Object change listings
╔══

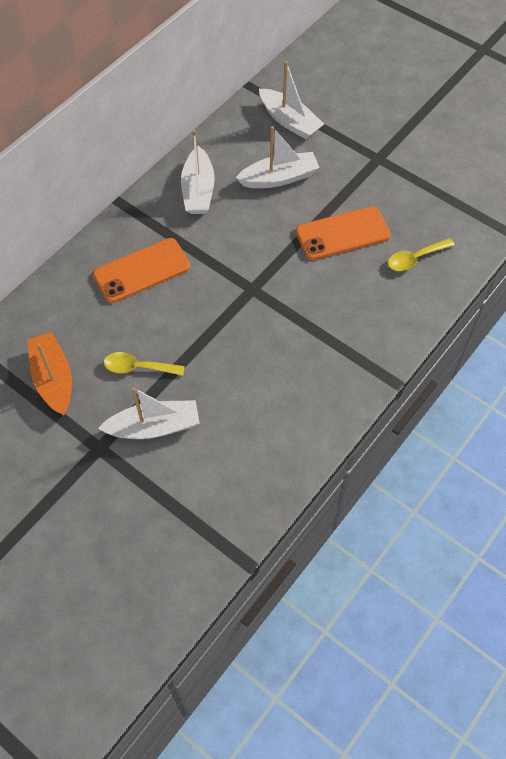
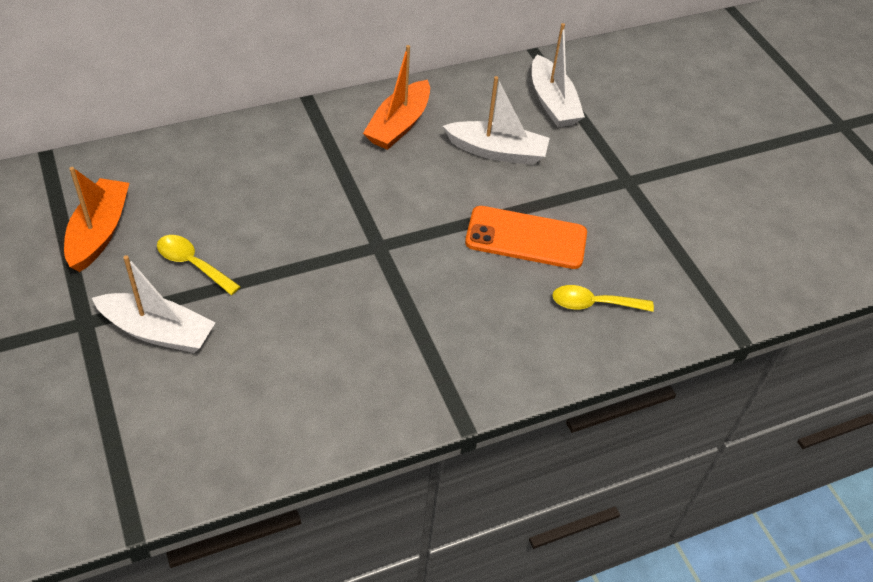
camera: 25 degrees right, 10 degrees down
(142, 270) = (276, 173): orange phone -> none
(198, 190) = (399, 125): white boat -> orange boat

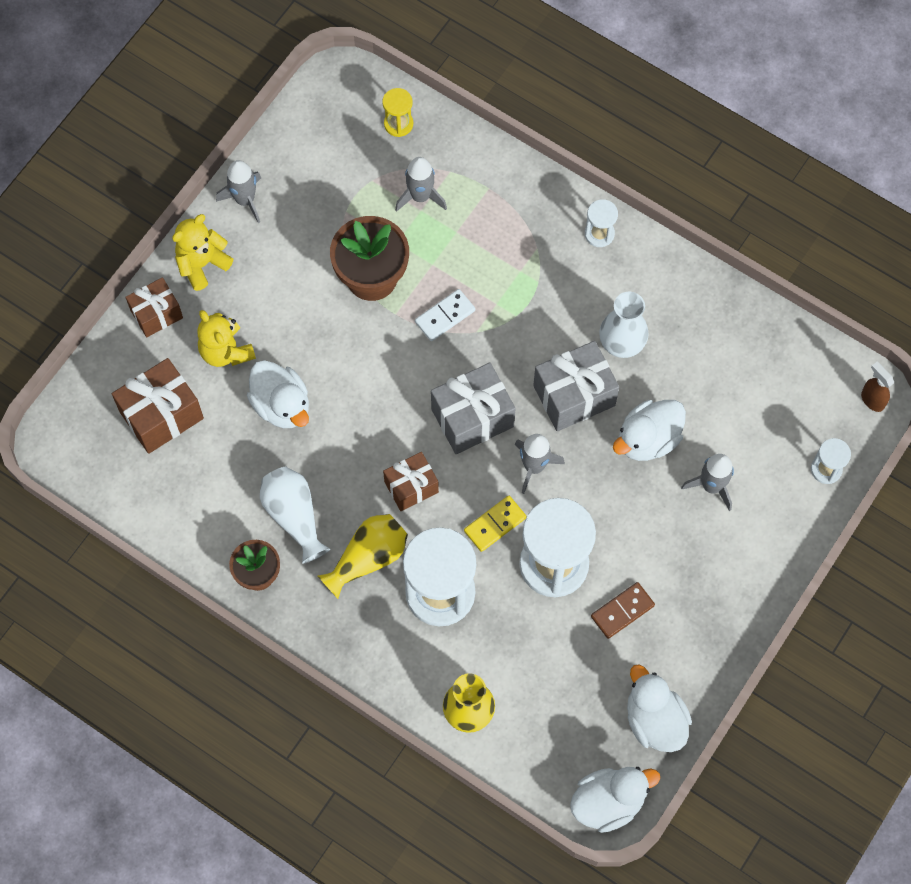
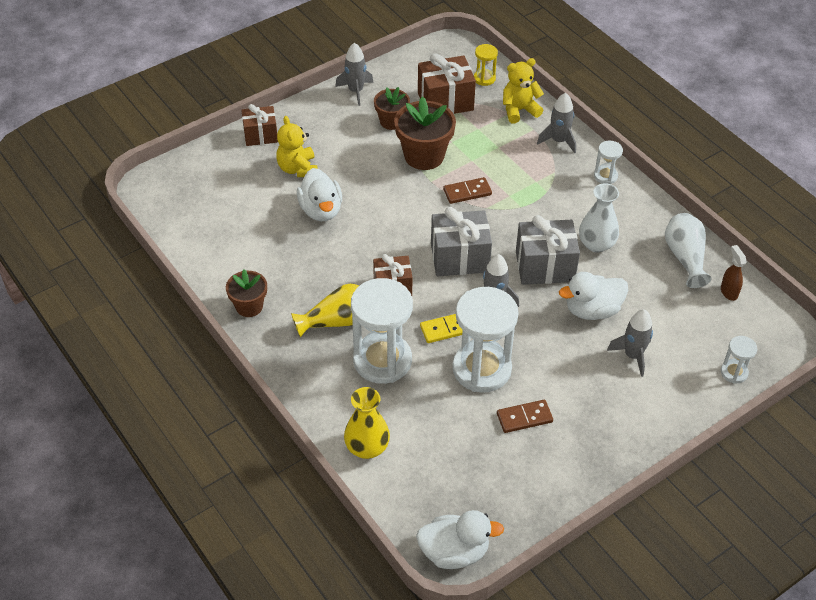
camera: 20 degrees right, 20 degrees down
(161, 415) = (232, 192): brown gift -> brown gift (445, 101)
(202, 264) = (307, 117): yellow teddy bear -> yellow teddy bear (519, 110)
(294, 516) = (295, 278): white vase -> white vase (685, 258)
(310, 235) = (391, 121): none -> brown flower pot
(420, 196) = (481, 121): grey rocket -> grey rocket (558, 141)
(445, 316) = (467, 192): white domino -> brown domino
(654, 720) = (519, 504): white duck -> none
(872, 400) = (789, 337): brown spray bottle -> brown spray bottle (728, 292)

╚══

TO-DO ITEM: Pictures stay out; the records above are otherwise reproduced exactly.

SOLUTION TO THE PROBLEM:
camera: 25 degrees right, 10 degrees down
(142, 270) = (276, 173): orange phone -> none
(198, 190) = (399, 125): white boat -> orange boat

camera: 20 degrees right, 20 degrees down
(161, 415) = (232, 192): brown gift -> brown gift (445, 101)
(202, 264) = (307, 117): yellow teddy bear -> yellow teddy bear (519, 110)
(294, 516) = (295, 278): white vase -> white vase (685, 258)
(310, 235) = (391, 121): none -> brown flower pot
(420, 196) = (481, 121): grey rocket -> grey rocket (558, 141)
(445, 316) = (467, 192): white domino -> brown domino
(654, 720) = (519, 504): white duck -> none
(872, 400) = (789, 337): brown spray bottle -> brown spray bottle (728, 292)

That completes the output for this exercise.